▶ _INPUT RECORDS_
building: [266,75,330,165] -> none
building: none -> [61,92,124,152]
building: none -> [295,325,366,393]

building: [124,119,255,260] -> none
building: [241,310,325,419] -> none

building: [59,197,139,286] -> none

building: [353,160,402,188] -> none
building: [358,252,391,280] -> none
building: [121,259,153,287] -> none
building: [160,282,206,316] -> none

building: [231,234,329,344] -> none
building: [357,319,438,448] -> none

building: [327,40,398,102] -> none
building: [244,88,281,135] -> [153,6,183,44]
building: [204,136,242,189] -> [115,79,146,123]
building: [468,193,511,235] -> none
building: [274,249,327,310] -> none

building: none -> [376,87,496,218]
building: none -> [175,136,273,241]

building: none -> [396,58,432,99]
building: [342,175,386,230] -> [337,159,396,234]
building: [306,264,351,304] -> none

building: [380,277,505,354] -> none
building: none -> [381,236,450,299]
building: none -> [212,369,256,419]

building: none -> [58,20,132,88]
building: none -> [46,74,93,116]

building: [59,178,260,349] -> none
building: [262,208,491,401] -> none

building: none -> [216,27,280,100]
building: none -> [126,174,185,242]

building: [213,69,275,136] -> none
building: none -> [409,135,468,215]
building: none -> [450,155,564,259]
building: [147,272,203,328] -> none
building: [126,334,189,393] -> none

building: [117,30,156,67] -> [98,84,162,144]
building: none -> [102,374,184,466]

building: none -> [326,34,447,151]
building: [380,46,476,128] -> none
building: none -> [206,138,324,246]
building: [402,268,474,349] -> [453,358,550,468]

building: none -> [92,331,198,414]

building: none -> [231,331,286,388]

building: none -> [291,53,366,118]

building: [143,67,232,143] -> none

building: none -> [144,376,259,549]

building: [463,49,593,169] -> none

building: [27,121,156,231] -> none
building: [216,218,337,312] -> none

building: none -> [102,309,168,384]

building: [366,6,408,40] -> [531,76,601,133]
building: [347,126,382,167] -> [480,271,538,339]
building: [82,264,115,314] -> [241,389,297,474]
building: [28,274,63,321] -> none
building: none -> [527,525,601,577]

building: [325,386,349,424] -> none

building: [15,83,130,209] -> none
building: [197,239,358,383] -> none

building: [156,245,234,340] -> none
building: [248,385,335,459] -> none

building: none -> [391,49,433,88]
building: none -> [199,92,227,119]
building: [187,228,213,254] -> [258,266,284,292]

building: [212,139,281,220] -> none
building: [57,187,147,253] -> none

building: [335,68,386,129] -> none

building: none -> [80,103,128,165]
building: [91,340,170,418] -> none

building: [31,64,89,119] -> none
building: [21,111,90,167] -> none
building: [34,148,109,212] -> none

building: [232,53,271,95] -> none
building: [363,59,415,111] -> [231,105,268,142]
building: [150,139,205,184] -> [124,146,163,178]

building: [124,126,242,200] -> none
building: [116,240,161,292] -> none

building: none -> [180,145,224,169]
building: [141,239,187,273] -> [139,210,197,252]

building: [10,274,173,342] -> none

▶ _INSTRUCTIONS TO FOLLOW_
Up to and including the last line of the data, copy each line exactly, starting with the line that contains "building: none -> [391,49,433,88]".

▶ _EXERCISE RESPONSE_
building: none -> [391,49,433,88]
building: none -> [199,92,227,119]
building: [187,228,213,254] -> [258,266,284,292]

building: [212,139,281,220] -> none
building: [57,187,147,253] -> none

building: [335,68,386,129] -> none

building: none -> [80,103,128,165]
building: [91,340,170,418] -> none

building: [31,64,89,119] -> none
building: [21,111,90,167] -> none
building: [34,148,109,212] -> none

building: [232,53,271,95] -> none
building: [363,59,415,111] -> [231,105,268,142]
building: [150,139,205,184] -> [124,146,163,178]

building: [124,126,242,200] -> none
building: [116,240,161,292] -> none

building: none -> [180,145,224,169]
building: [141,239,187,273] -> [139,210,197,252]

building: [10,274,173,342] -> none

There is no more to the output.